> _Coordinate-based object records_
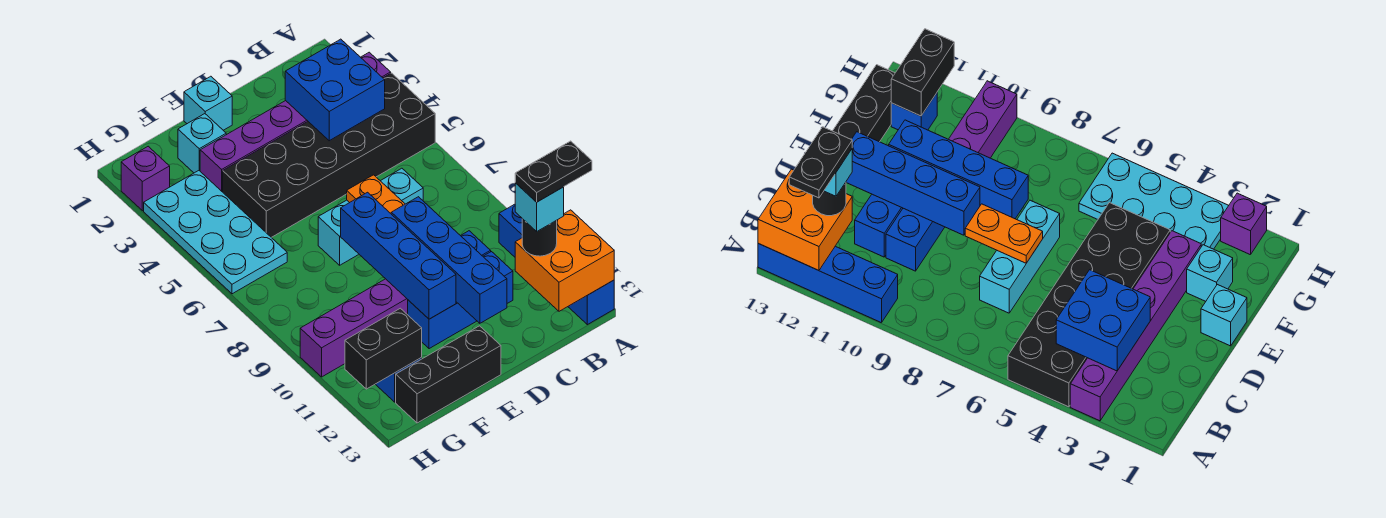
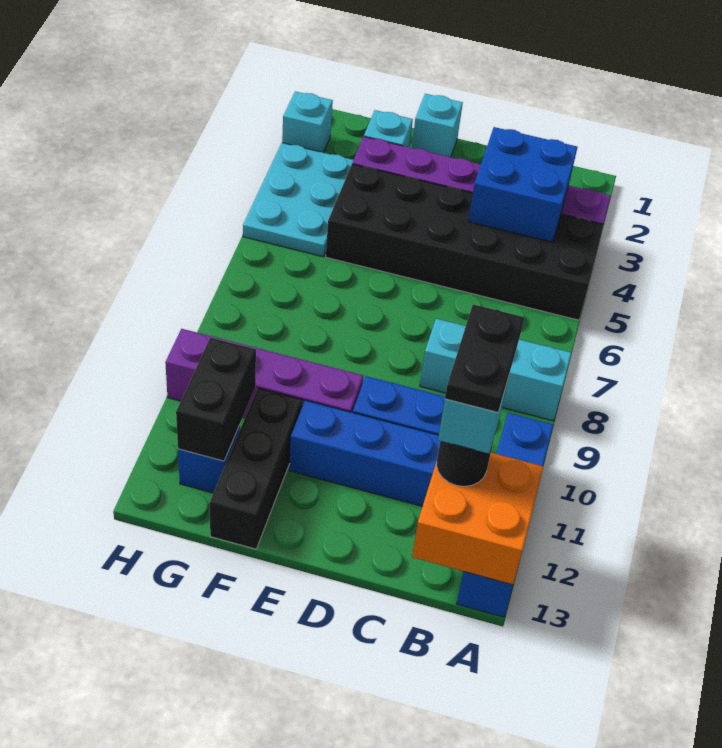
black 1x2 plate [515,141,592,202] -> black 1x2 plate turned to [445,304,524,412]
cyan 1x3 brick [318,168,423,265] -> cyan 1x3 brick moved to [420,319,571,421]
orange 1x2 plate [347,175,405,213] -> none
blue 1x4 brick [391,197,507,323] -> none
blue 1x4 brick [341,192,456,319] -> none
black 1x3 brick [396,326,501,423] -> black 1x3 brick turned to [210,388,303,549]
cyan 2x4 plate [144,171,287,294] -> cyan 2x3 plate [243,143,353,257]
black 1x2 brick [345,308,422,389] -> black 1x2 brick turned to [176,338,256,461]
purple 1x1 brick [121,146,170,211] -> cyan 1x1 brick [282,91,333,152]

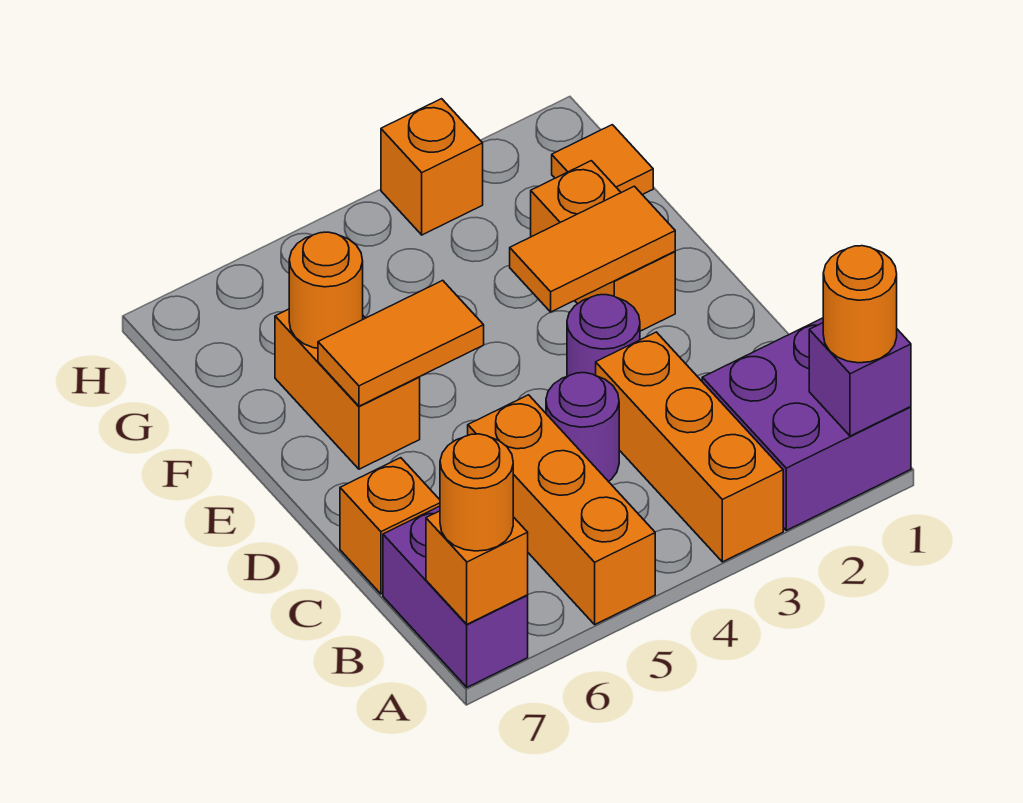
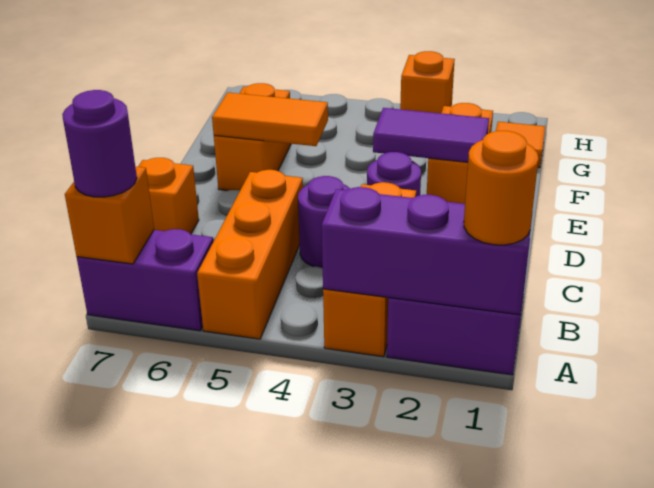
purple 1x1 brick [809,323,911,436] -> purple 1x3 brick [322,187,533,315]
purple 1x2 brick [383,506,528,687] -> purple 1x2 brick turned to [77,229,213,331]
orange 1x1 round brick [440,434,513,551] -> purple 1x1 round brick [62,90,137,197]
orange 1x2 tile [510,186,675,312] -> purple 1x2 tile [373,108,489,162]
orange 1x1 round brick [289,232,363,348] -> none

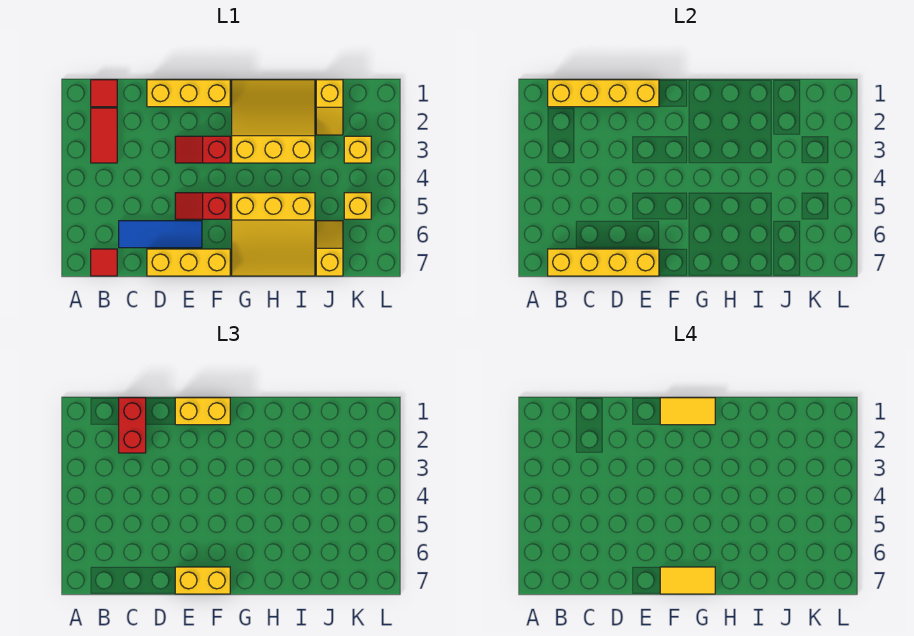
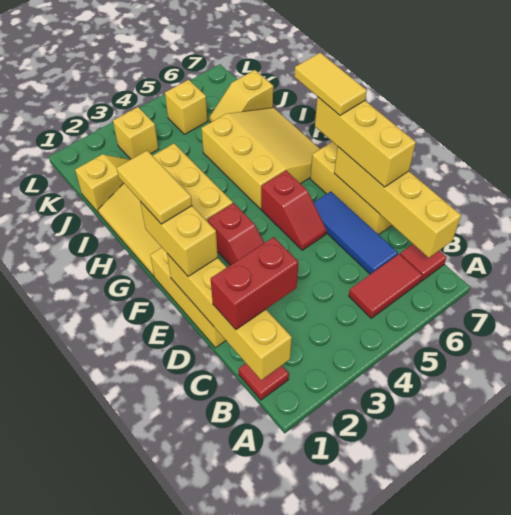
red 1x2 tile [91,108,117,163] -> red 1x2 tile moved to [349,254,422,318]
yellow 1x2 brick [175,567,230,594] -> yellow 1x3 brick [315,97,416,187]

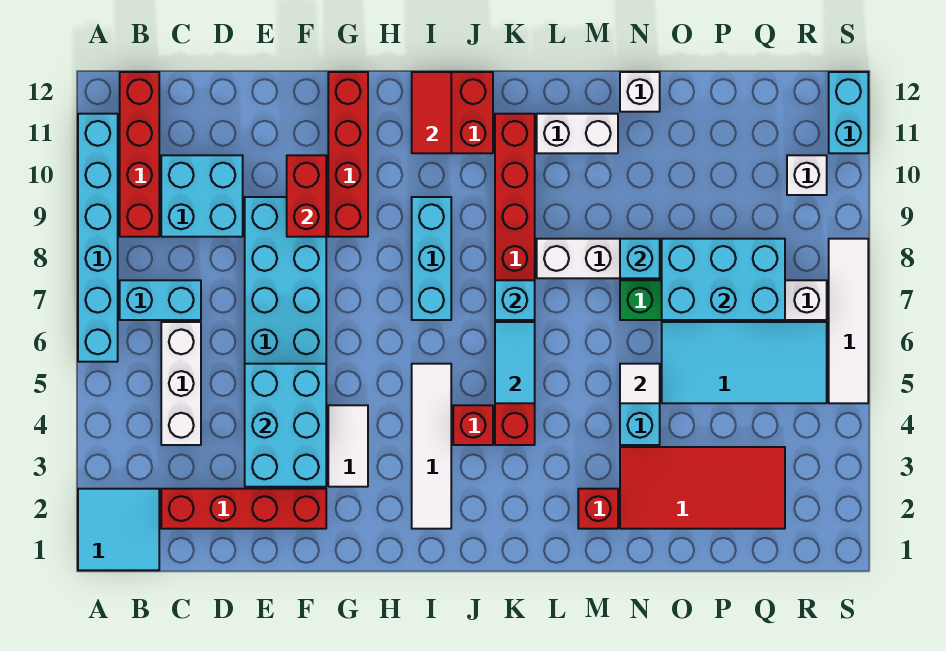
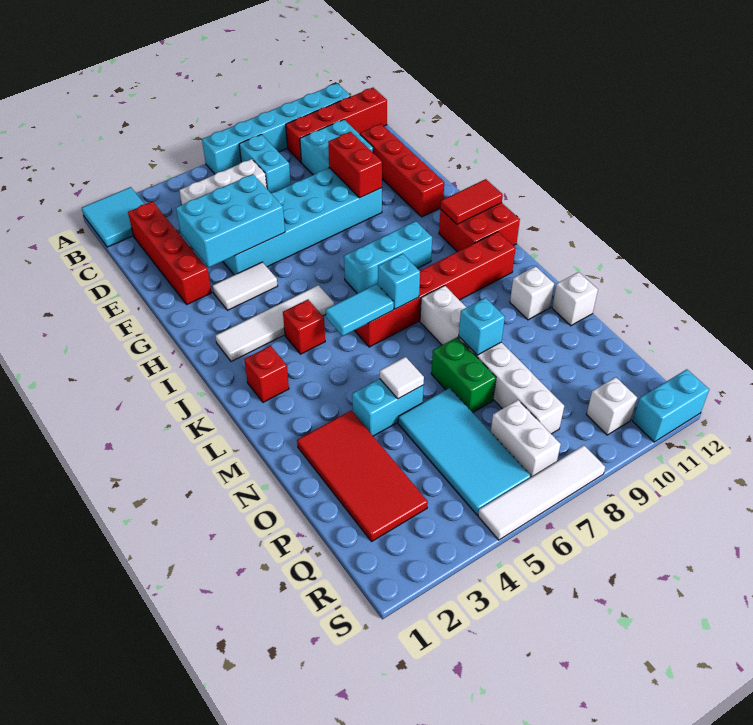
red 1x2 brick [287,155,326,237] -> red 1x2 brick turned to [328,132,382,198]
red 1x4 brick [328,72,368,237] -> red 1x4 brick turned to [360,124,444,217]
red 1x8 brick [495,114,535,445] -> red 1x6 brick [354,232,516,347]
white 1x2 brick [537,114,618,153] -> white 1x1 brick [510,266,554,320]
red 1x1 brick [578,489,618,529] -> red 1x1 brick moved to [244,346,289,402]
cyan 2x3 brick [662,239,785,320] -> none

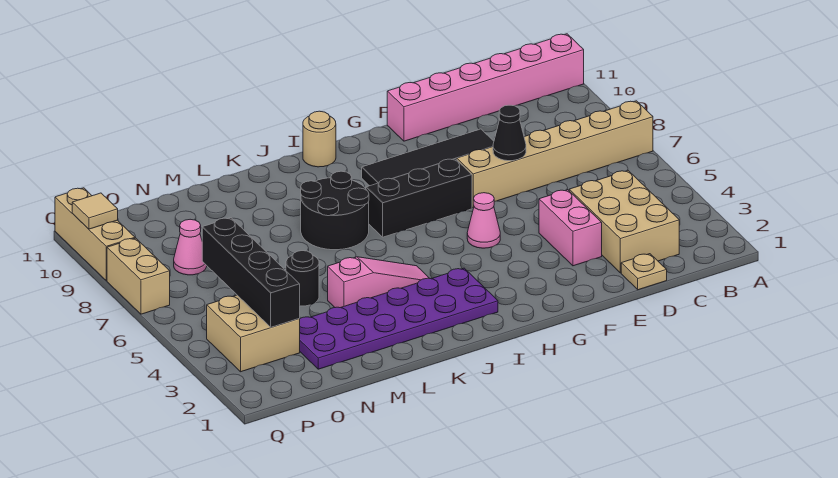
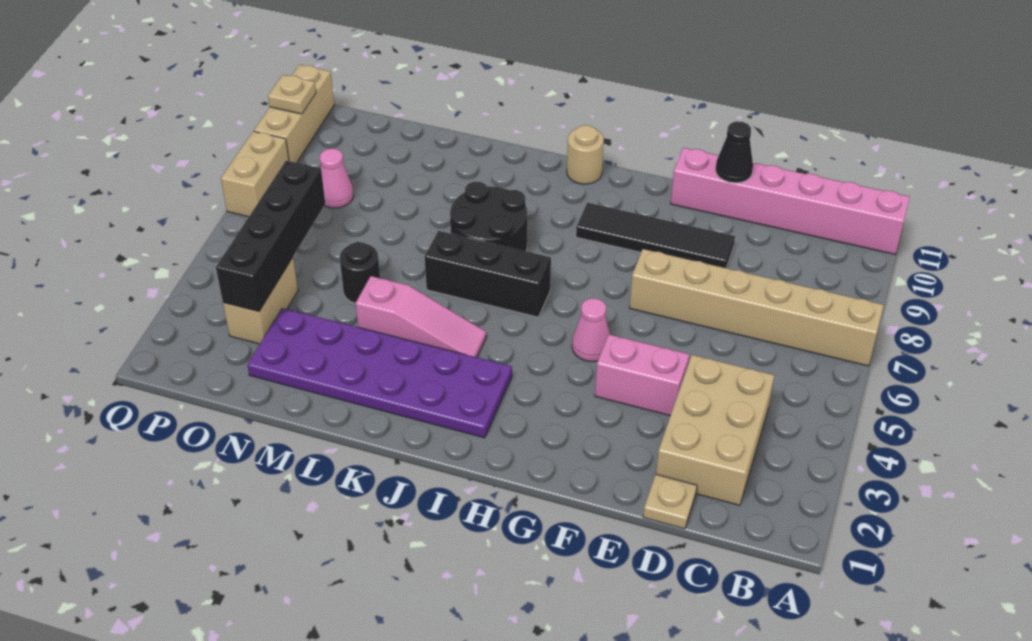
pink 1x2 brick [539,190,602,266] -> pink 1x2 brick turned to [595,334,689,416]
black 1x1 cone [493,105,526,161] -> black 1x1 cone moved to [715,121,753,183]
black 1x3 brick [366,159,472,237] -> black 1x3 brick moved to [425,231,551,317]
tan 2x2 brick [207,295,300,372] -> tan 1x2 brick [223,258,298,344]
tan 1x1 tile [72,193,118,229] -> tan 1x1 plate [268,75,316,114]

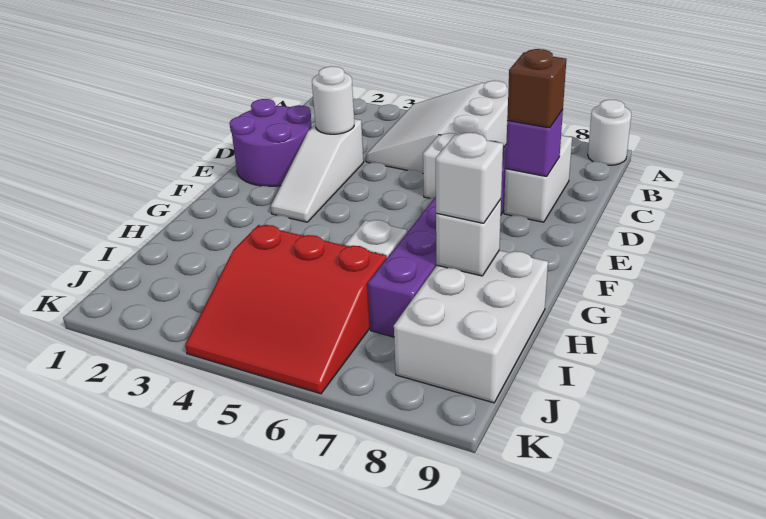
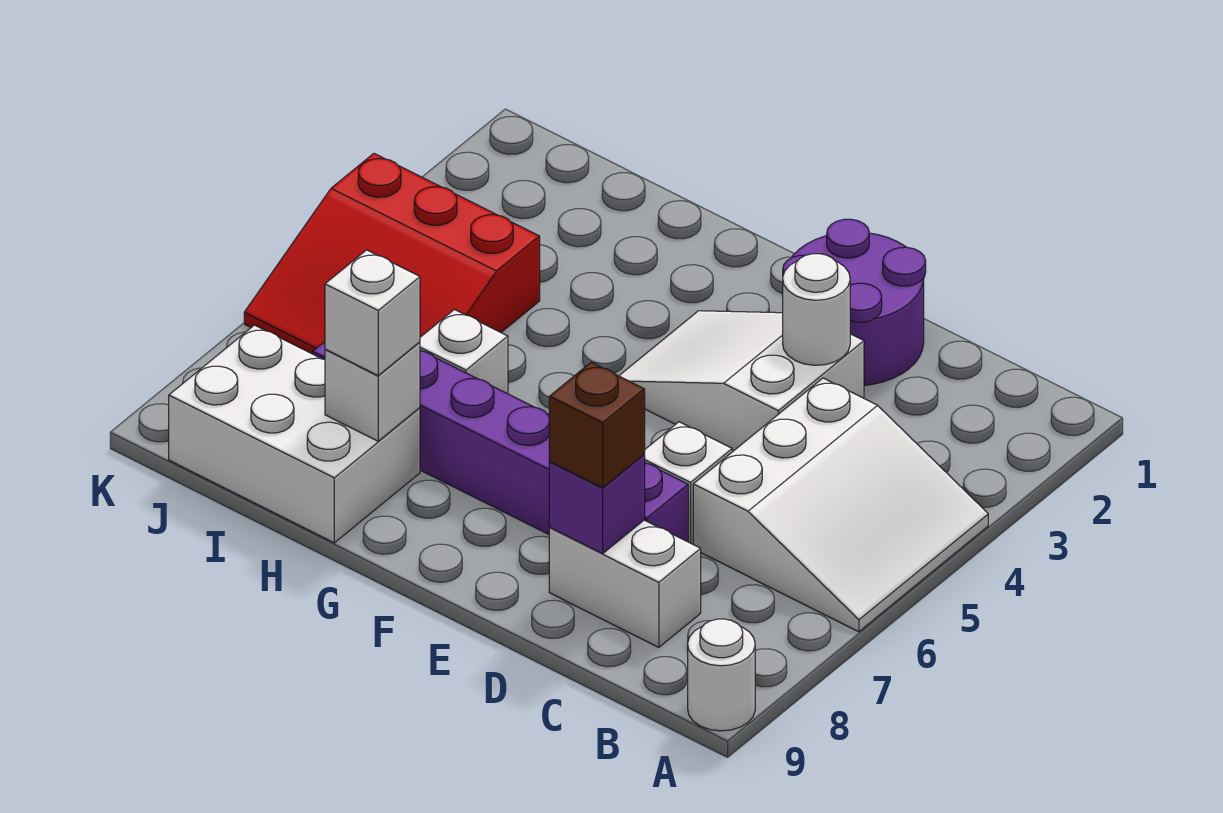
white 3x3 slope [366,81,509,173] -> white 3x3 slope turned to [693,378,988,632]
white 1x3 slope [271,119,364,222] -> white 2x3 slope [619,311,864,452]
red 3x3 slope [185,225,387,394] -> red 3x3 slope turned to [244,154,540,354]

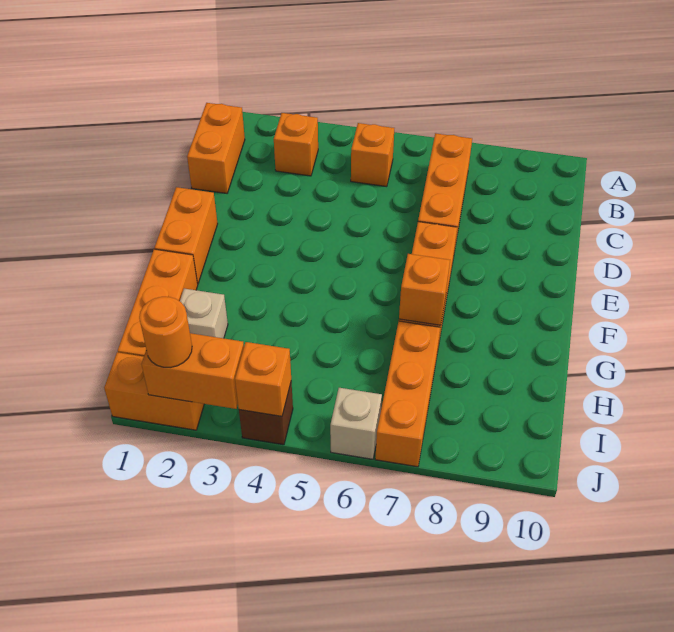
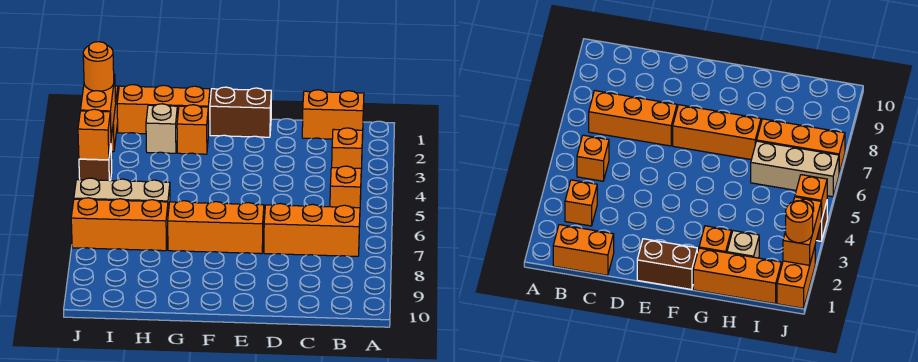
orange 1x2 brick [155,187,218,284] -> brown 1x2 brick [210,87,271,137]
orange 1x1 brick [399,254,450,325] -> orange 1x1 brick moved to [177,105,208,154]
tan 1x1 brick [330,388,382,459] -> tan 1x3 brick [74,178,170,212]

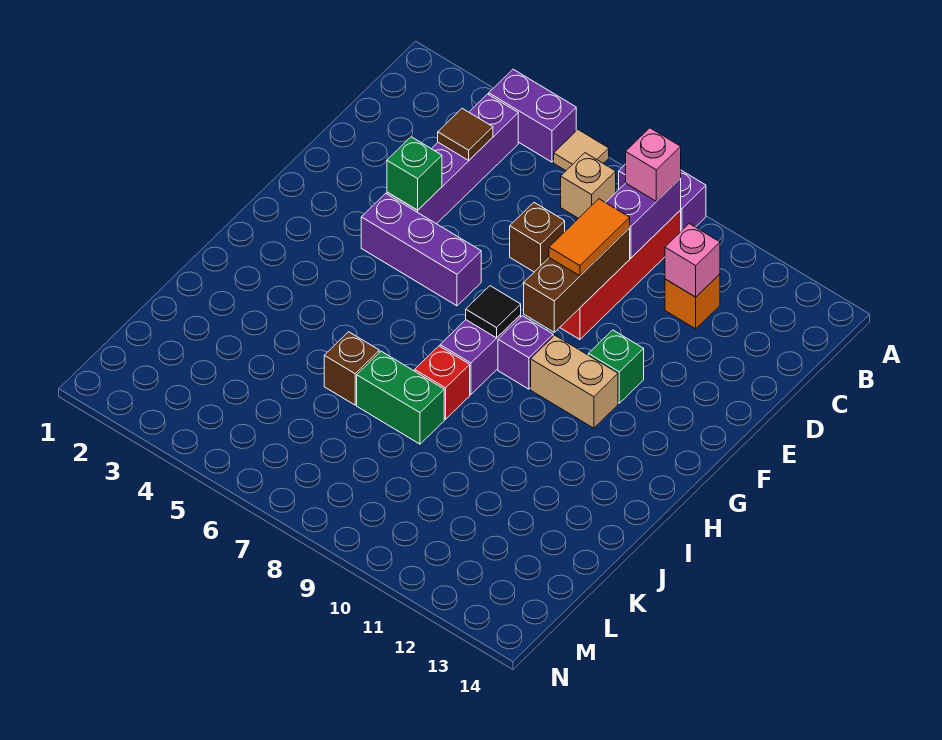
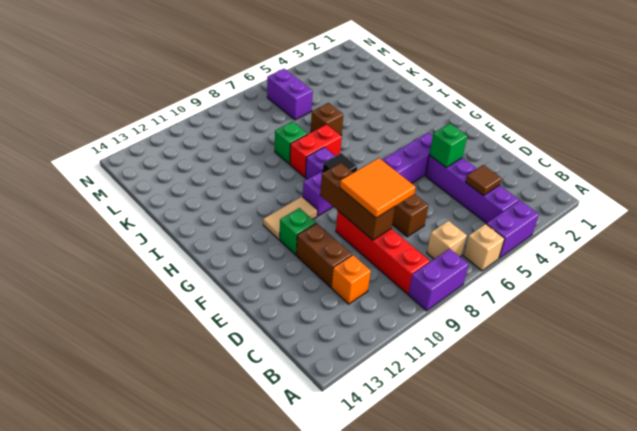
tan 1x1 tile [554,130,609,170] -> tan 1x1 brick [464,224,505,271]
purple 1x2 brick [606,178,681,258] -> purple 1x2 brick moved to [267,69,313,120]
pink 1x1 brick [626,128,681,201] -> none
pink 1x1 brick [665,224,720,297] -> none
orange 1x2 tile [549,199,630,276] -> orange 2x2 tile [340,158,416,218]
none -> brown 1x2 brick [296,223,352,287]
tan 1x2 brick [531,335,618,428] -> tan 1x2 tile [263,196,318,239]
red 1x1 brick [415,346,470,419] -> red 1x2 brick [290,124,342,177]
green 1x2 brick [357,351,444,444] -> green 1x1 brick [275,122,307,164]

> _What is being asked_
Return all lines in the data that include the word "pink".

> _Answer space_
pink 1x2 brick [539,190,602,266] -> pink 1x2 brick turned to [595,334,689,416]
pink 1x1 brick [626,128,681,201] -> none
pink 1x1 brick [665,224,720,297] -> none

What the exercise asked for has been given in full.